What you output must match the entries exactly, apart from the pictures, which are left out.
- - - -
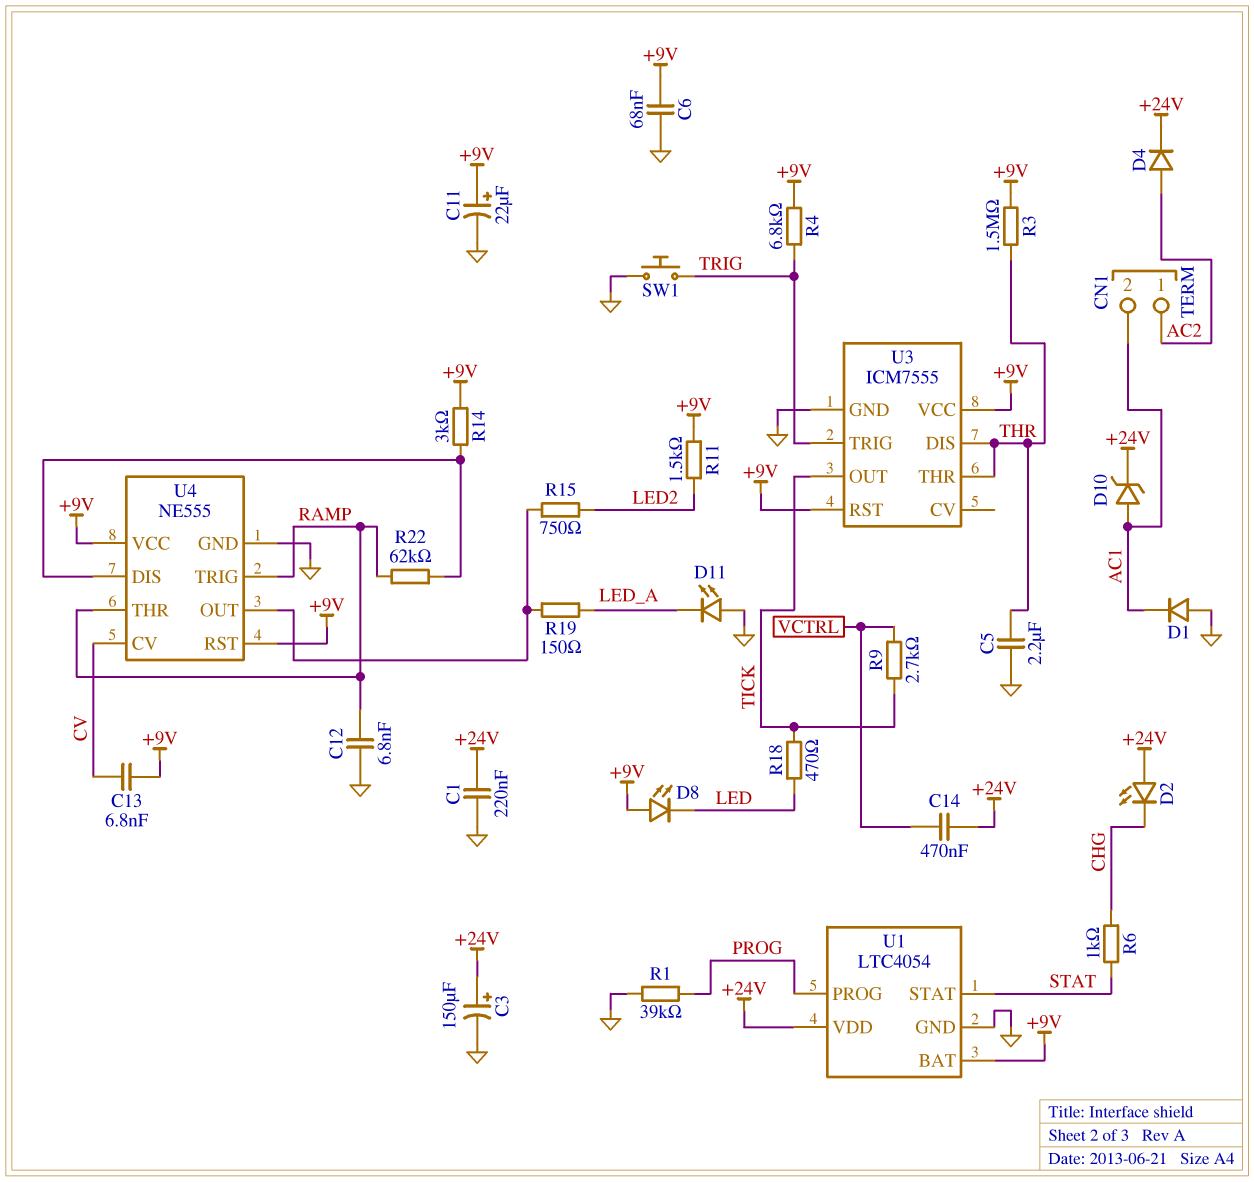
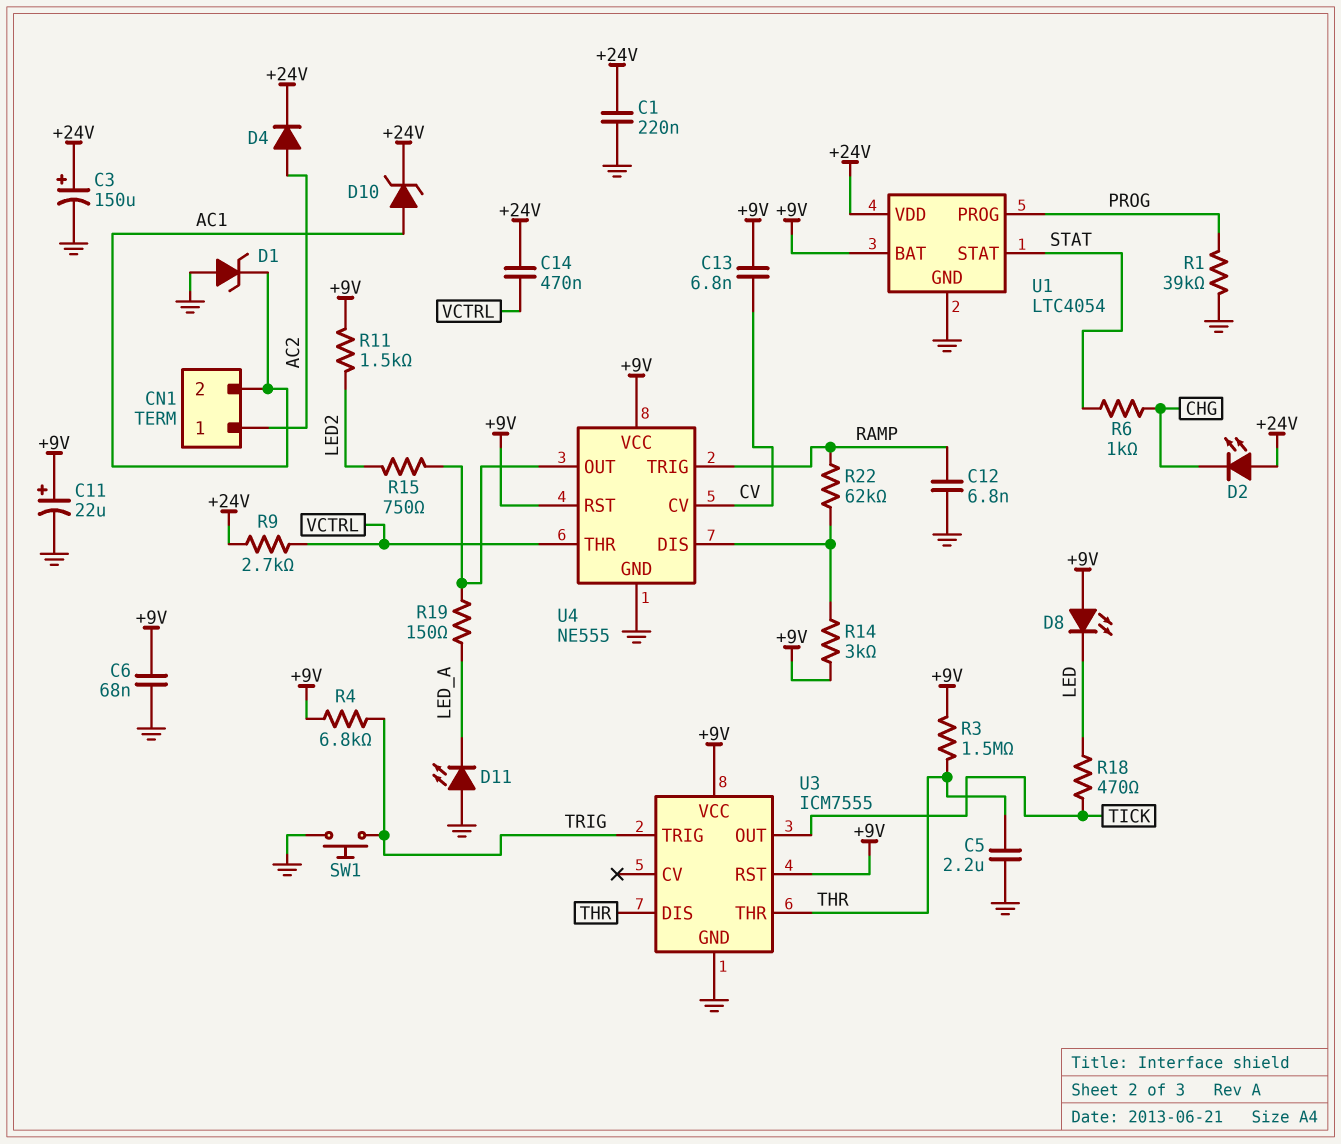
D1: diode (A GND, K AC1) -> zener (A GND, K AC1)
R9: 2.7k (TICK, VCTRL) -> 2.7k (+24V, VCTRL)
U4 pin THR: RAMP -> VCTRL

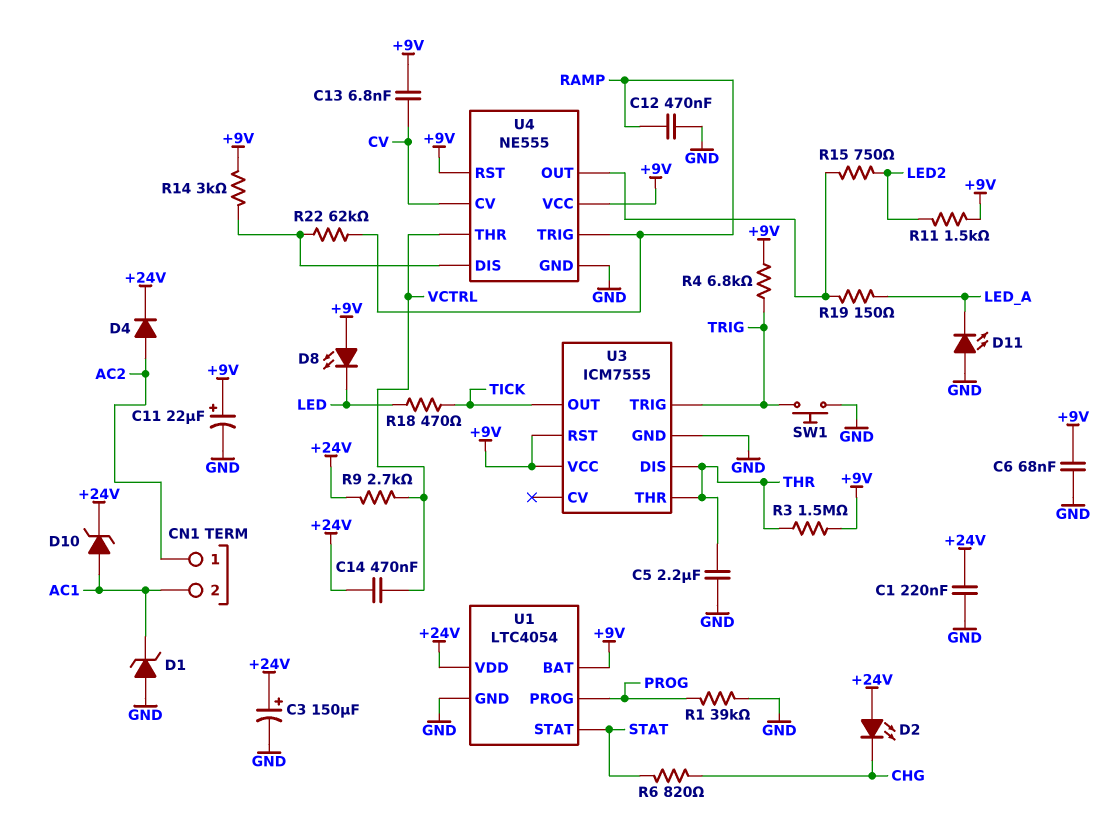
C12: 6.8nF (GND, RAMP) -> 470nF (GND, RAMP)
R6: 1k (CHG, STAT) -> 820 (CHG, STAT)

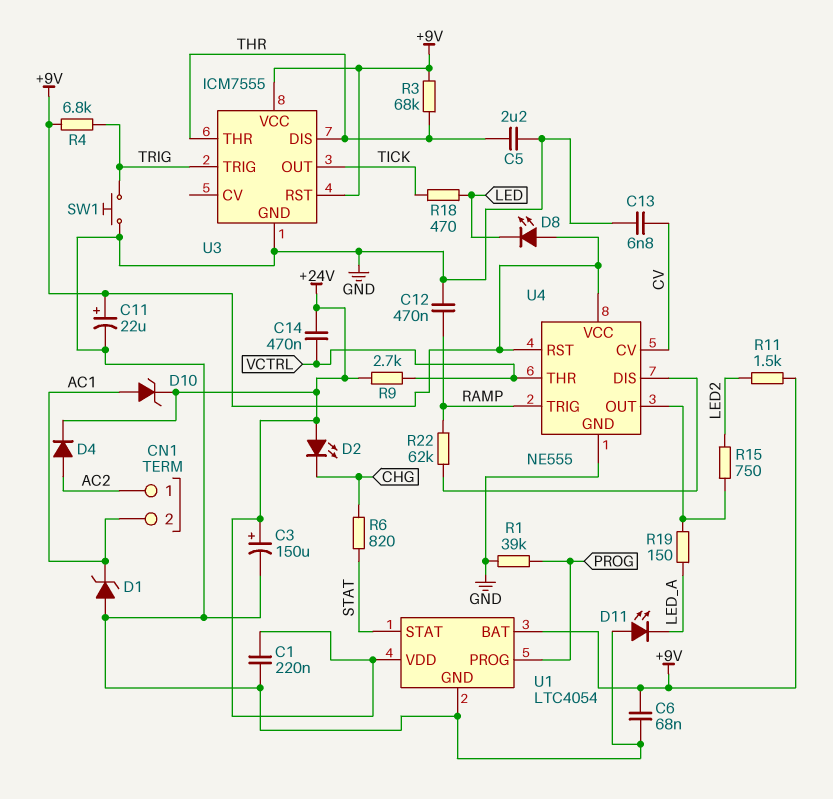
C13: 6.8nF (+9V, CV) -> 6.8nF (CV, GND)
R3: 1.5M (+9V, THR) -> 68k (+9V, THR)
R14: 3k (+9V, U4/DIS) -> none

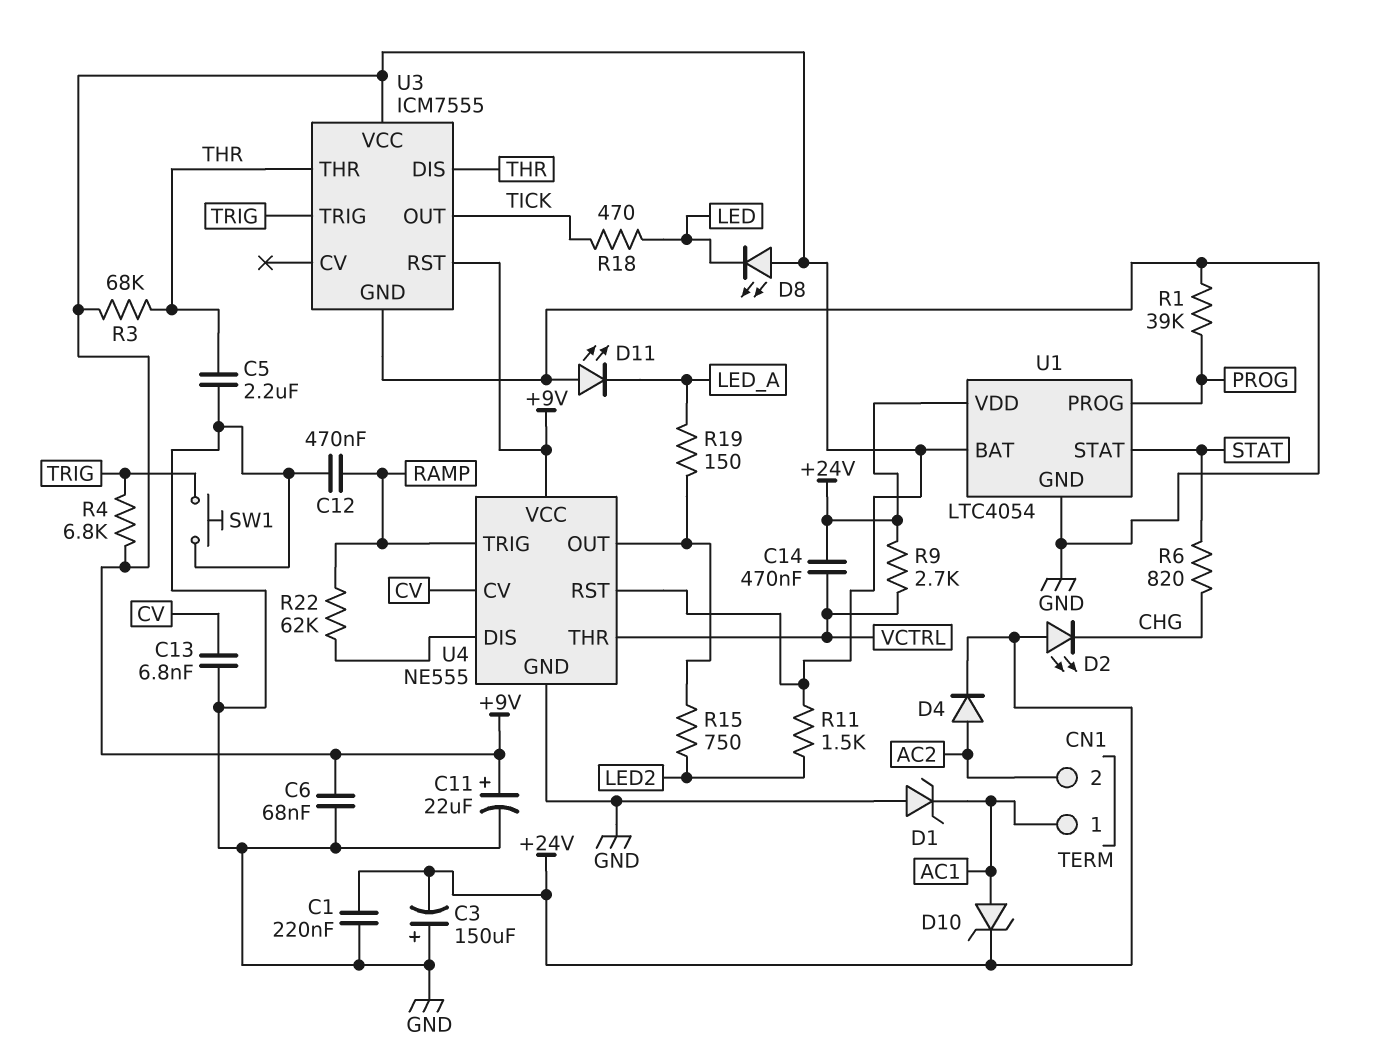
C3: 150uF (plus +24V, minus GND) -> 150uF (plus GND, minus +24V)
CN1 pin 1: AC2 -> AC1
CN1 pin 2: AC1 -> AC2

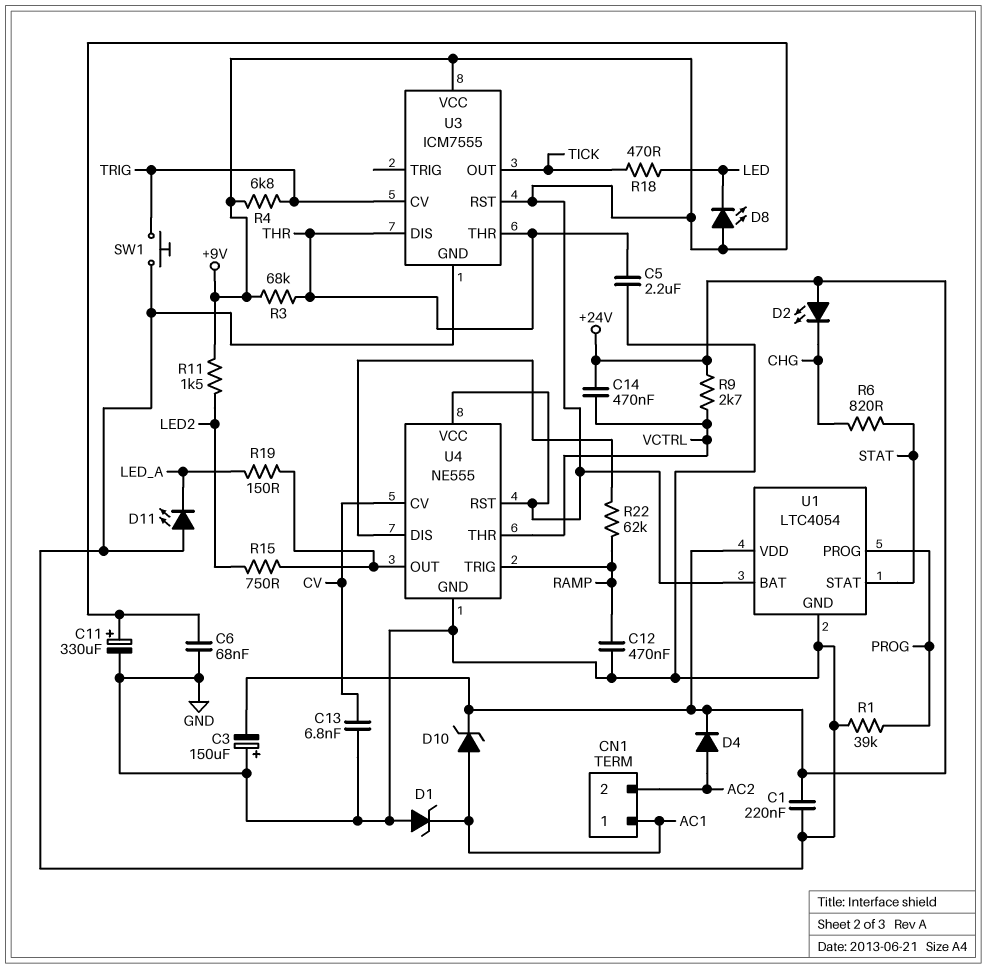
C11: 22uF (plus +9V, minus GND) -> 330uF (plus +9V, minus GND)
U3 pin CV: none -> TRIG
U3 pin TRIG: TRIG -> none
- - - -
SOLUTION FOR THIS PROBLEM:
D1: diode (A GND, K AC1) -> zener (A GND, K AC1)
R9: 2.7k (TICK, VCTRL) -> 2.7k (+24V, VCTRL)
U4 pin THR: RAMP -> VCTRL

C12: 6.8nF (GND, RAMP) -> 470nF (GND, RAMP)
R6: 1k (CHG, STAT) -> 820 (CHG, STAT)

C13: 6.8nF (+9V, CV) -> 6.8nF (CV, GND)
R3: 1.5M (+9V, THR) -> 68k (+9V, THR)
R14: 3k (+9V, U4/DIS) -> none

C3: 150uF (plus +24V, minus GND) -> 150uF (plus GND, minus +24V)
CN1 pin 1: AC2 -> AC1
CN1 pin 2: AC1 -> AC2

C11: 22uF (plus +9V, minus GND) -> 330uF (plus +9V, minus GND)
U3 pin CV: none -> TRIG
U3 pin TRIG: TRIG -> none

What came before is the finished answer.